= Scene edit records =
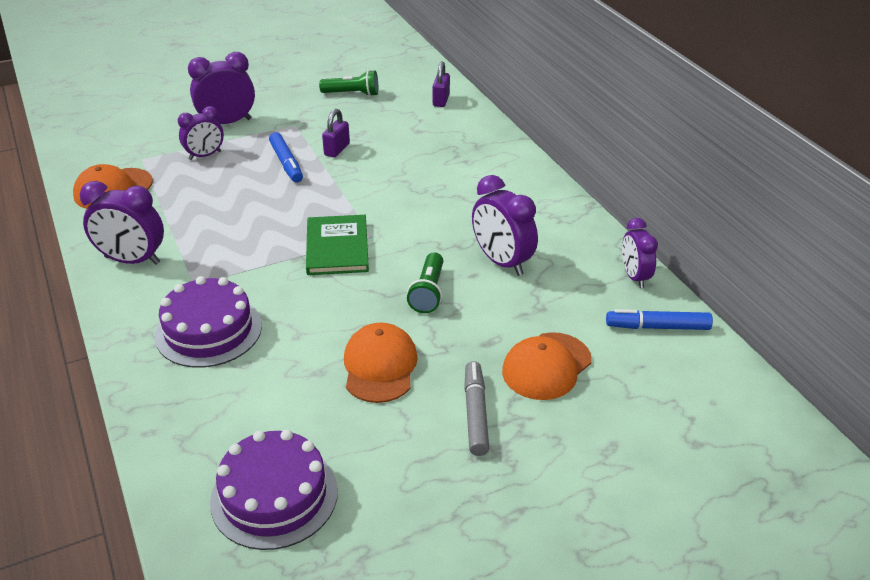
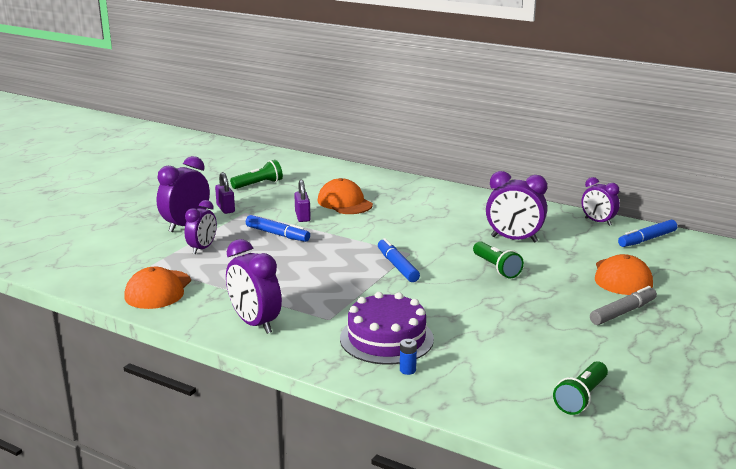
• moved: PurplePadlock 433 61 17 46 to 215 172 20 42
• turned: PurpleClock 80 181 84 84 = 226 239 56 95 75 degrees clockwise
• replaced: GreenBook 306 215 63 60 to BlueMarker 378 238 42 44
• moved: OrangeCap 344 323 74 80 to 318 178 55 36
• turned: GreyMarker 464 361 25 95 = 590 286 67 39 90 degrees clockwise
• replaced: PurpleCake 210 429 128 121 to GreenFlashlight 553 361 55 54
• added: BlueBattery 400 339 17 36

= Work item =
Wherever the string "moved" appears in a line above, copy that line.

= Response area =
• moved: PurplePadlock 433 61 17 46 to 215 172 20 42
• moved: OrangeCap 344 323 74 80 to 318 178 55 36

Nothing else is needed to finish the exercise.